- Edit tracking data

**********

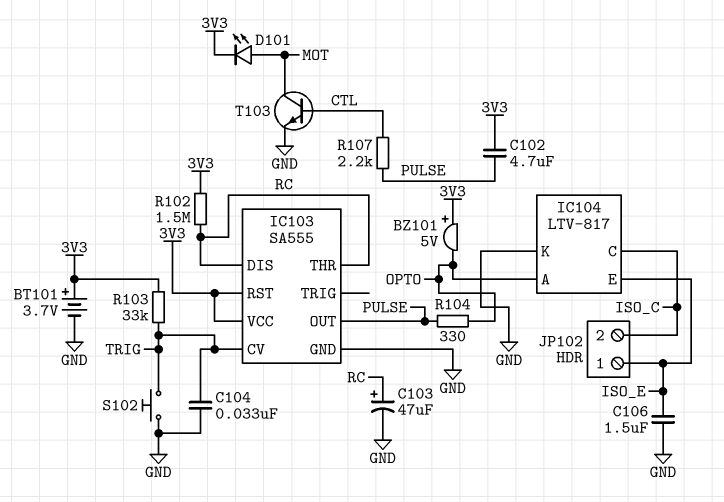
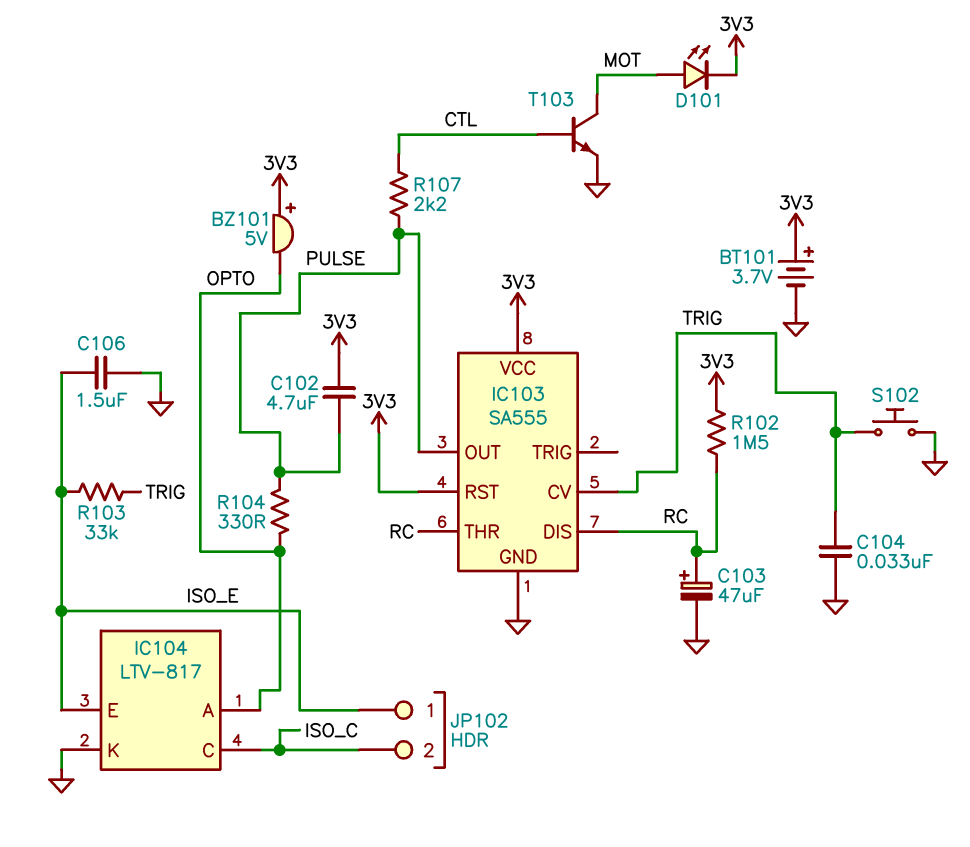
R103: 33k (3V3, TRIG) -> 33k (ISO_E, TRIG)

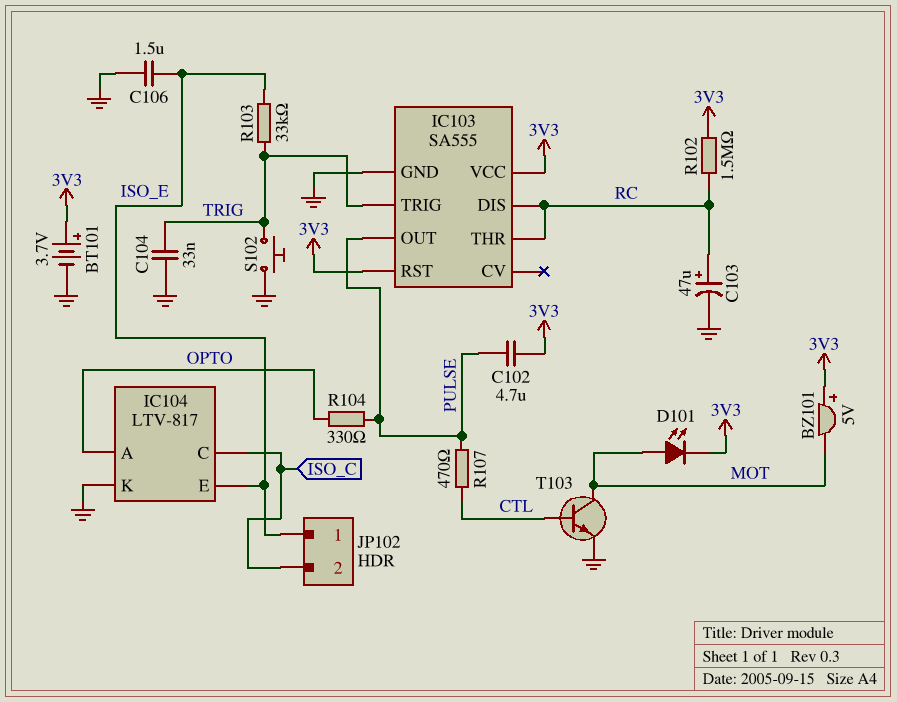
BZ101: buzzer 5V (plus 3V3, minus OPTO) -> buzzer 5V (plus 3V3, minus MOT)
IC103 pin CV: TRIG -> none
IC103 pin TRIG: none -> TRIG
R107: 2.2k (CTL, PULSE) -> 470 (CTL, PULSE)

**********

- The problem
Report the lines above that have the word "none" in them.

- Task answer
IC103 pin CV: TRIG -> none
IC103 pin TRIG: none -> TRIG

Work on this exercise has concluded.